Your goal
When you reach the line containing "(366, 469) = (200, 474): blue" in the data below, begin returning lines exactly as written, and stop once the line containing "(450, 421) = (601, 334): purple" has been returned.

Before-and-after object listings:
┌──
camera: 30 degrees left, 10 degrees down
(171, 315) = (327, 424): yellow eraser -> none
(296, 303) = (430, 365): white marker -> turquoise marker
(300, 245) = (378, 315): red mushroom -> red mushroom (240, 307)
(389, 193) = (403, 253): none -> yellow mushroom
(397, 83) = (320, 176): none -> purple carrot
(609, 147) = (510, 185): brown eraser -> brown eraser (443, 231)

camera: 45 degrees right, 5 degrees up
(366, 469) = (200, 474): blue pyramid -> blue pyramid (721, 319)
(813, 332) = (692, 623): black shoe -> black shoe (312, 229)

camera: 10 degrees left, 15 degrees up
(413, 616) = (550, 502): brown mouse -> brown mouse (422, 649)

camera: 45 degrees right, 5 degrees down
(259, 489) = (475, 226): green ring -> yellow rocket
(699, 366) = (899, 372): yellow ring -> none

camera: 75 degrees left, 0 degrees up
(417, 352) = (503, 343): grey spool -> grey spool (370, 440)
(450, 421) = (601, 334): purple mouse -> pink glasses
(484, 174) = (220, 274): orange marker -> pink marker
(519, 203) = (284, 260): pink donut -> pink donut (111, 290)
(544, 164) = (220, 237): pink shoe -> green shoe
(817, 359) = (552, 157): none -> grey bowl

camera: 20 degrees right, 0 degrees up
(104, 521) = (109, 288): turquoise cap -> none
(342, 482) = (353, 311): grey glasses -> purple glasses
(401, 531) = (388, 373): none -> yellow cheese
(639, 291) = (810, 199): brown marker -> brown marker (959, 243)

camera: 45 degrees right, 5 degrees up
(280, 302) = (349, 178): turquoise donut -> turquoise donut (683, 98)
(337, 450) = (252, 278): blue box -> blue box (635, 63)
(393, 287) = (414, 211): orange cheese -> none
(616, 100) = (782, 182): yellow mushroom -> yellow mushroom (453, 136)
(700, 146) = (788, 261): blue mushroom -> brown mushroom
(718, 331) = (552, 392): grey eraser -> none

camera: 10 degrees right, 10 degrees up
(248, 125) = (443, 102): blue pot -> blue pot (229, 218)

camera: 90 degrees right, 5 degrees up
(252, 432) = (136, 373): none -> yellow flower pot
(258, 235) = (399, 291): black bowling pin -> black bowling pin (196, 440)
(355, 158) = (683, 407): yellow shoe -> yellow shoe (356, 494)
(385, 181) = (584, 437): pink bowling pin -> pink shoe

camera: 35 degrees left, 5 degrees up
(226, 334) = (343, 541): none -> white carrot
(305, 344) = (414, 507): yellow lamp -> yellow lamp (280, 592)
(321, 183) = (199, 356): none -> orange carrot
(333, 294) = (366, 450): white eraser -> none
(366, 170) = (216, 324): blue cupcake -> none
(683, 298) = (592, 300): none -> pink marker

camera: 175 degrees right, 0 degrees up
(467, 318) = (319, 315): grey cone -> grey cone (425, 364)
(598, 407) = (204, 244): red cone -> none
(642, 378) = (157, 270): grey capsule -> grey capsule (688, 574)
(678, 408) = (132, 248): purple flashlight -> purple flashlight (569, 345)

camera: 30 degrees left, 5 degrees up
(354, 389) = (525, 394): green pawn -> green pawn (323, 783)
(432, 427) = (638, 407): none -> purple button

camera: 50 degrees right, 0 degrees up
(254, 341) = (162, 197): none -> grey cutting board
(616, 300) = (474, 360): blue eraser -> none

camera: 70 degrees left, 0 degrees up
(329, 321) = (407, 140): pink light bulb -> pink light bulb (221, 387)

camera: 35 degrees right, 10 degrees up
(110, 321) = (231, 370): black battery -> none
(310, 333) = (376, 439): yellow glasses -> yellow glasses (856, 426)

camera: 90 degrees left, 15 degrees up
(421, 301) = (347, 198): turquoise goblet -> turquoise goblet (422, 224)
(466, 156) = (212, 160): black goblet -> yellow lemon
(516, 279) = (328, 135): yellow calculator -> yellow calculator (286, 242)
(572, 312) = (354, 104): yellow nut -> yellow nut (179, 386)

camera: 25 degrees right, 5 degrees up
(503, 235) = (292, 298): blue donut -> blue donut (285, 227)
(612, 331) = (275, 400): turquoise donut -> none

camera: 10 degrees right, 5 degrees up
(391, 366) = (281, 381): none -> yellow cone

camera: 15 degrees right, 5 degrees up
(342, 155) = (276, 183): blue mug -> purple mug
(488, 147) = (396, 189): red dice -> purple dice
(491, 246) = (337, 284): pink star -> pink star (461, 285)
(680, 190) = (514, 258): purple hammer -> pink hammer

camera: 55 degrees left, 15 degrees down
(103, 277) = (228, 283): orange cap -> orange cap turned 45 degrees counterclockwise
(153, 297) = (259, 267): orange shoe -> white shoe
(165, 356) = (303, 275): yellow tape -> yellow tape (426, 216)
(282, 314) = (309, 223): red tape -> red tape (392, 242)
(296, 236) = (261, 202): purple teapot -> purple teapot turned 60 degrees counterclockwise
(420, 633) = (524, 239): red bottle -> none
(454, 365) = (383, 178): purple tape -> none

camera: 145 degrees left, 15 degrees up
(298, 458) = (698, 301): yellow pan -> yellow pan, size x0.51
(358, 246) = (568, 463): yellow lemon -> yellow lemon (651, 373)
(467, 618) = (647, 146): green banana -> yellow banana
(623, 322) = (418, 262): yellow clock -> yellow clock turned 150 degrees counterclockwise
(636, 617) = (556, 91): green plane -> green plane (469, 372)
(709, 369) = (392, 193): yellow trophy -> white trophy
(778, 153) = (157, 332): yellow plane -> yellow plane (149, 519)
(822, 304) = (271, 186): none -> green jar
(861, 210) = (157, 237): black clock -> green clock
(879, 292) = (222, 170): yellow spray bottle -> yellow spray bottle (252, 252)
└──
Problem solution
(366, 469) = (200, 474): blue pyramid -> blue pyramid (721, 319)
(813, 332) = (692, 623): black shoe -> black shoe (312, 229)

camera: 10 degrees left, 15 degrees up
(413, 616) = (550, 502): brown mouse -> brown mouse (422, 649)

camera: 45 degrees right, 5 degrees down
(259, 489) = (475, 226): green ring -> yellow rocket
(699, 366) = (899, 372): yellow ring -> none

camera: 75 degrees left, 0 degrees up
(417, 352) = (503, 343): grey spool -> grey spool (370, 440)
(450, 421) = (601, 334): purple mouse -> pink glasses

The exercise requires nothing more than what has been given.